> [Excerpted data]
········

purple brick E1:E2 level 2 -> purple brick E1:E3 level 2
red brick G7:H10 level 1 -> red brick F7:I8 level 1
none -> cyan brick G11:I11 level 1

········

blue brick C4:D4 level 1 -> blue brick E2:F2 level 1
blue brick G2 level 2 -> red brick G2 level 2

········

For each line of the entries that holds the word "blue", pull that line out.

blue brick C4:D4 level 1 -> blue brick E2:F2 level 1
blue brick G2 level 2 -> red brick G2 level 2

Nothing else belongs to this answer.